| PROBLEM DESCRIPTION |
Among these records, which lines include "cutting"? Copy them out.

| EXCERPTED RECORDS |
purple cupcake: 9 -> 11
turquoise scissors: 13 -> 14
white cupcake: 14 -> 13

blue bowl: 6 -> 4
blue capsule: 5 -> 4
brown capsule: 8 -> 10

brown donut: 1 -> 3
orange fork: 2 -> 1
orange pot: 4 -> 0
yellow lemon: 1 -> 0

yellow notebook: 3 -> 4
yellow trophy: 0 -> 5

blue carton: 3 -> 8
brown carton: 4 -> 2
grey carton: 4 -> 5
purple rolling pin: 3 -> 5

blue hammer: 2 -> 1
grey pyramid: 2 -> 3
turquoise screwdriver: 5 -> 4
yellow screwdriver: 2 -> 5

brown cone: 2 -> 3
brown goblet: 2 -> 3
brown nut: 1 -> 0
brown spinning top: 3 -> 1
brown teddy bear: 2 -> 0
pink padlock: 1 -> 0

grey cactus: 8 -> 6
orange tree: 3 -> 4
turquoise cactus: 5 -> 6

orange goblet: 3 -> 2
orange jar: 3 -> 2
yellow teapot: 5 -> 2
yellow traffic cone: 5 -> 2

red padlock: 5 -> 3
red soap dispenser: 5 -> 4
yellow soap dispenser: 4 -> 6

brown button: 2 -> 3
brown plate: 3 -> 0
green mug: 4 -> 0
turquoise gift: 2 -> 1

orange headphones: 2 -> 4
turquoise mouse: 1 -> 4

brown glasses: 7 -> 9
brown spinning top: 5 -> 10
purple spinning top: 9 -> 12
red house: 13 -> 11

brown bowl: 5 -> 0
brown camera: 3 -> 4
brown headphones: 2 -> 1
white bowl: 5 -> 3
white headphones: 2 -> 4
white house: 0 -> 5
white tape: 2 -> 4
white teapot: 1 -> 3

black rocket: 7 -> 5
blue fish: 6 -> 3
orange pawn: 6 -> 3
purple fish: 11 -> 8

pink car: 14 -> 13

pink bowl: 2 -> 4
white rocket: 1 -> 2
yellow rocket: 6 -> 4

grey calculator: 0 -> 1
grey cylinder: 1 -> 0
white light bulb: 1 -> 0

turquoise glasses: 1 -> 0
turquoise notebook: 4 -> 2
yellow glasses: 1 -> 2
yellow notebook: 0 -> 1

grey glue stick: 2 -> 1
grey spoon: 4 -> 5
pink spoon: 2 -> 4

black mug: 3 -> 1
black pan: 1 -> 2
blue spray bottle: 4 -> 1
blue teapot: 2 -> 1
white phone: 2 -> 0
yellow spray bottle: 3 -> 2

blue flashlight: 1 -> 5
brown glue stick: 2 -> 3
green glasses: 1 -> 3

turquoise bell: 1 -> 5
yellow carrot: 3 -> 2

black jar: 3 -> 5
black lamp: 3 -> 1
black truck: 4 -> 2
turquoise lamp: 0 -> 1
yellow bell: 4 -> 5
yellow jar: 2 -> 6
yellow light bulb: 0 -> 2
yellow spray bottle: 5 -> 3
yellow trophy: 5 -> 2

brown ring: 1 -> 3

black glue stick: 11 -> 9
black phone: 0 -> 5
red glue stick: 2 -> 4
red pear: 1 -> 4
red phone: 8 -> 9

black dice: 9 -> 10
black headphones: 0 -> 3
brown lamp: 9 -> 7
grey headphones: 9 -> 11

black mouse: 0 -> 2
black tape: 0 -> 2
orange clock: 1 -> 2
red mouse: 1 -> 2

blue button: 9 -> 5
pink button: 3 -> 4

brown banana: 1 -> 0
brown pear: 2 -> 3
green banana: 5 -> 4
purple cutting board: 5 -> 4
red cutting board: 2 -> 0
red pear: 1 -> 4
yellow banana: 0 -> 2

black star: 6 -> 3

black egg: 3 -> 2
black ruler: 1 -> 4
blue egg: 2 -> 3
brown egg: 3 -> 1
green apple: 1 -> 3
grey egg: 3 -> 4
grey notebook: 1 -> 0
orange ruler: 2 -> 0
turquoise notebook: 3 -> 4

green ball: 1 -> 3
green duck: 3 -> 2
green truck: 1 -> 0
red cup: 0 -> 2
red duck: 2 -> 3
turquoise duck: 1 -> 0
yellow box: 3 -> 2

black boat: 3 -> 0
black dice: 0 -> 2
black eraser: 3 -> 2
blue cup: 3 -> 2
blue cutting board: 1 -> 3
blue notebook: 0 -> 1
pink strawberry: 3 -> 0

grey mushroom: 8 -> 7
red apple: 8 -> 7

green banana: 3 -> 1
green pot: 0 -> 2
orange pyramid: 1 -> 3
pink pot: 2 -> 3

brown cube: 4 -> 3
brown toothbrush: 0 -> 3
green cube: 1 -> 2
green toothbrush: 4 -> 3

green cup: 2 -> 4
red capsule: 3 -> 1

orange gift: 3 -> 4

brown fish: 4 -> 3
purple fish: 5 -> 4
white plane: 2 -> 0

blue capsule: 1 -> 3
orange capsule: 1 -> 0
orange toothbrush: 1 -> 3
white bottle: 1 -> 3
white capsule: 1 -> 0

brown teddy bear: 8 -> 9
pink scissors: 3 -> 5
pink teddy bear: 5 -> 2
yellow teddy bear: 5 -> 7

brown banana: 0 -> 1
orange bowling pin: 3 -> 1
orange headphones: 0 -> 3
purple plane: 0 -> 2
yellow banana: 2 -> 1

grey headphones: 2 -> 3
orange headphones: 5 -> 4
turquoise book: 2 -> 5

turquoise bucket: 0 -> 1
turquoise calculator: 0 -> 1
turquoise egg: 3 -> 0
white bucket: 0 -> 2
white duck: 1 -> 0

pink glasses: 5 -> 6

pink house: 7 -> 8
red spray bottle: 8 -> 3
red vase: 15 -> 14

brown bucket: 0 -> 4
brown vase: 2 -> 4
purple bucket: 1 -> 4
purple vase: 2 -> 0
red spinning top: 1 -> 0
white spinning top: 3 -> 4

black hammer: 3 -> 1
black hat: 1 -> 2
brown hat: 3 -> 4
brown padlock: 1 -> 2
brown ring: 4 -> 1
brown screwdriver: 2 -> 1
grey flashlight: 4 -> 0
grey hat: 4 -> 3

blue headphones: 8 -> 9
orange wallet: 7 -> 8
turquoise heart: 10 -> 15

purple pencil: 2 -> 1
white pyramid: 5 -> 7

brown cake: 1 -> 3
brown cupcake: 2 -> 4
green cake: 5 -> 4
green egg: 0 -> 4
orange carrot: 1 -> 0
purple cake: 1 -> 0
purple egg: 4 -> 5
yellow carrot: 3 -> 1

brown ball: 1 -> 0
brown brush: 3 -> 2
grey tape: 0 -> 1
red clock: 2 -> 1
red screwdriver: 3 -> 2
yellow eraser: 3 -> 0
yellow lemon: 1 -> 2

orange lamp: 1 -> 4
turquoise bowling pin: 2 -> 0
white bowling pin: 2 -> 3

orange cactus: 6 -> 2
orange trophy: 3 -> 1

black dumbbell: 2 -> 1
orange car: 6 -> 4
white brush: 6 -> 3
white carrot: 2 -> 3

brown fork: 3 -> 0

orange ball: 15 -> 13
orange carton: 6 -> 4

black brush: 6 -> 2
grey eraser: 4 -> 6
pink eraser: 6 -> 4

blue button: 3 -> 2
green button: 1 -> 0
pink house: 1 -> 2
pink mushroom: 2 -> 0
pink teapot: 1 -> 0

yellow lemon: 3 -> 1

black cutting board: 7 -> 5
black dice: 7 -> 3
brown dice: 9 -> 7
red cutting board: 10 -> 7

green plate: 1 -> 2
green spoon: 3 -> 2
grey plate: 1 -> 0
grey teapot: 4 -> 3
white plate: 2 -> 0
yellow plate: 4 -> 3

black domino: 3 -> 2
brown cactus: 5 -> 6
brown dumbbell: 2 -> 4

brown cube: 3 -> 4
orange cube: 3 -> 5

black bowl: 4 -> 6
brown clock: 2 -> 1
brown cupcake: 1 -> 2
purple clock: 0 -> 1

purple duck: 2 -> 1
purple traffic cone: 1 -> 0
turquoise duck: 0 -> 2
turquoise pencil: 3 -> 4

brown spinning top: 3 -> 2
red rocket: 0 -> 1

| SOLUTION FOR THIS EXERCISE |
purple cutting board: 5 -> 4
red cutting board: 2 -> 0
blue cutting board: 1 -> 3
black cutting board: 7 -> 5
red cutting board: 10 -> 7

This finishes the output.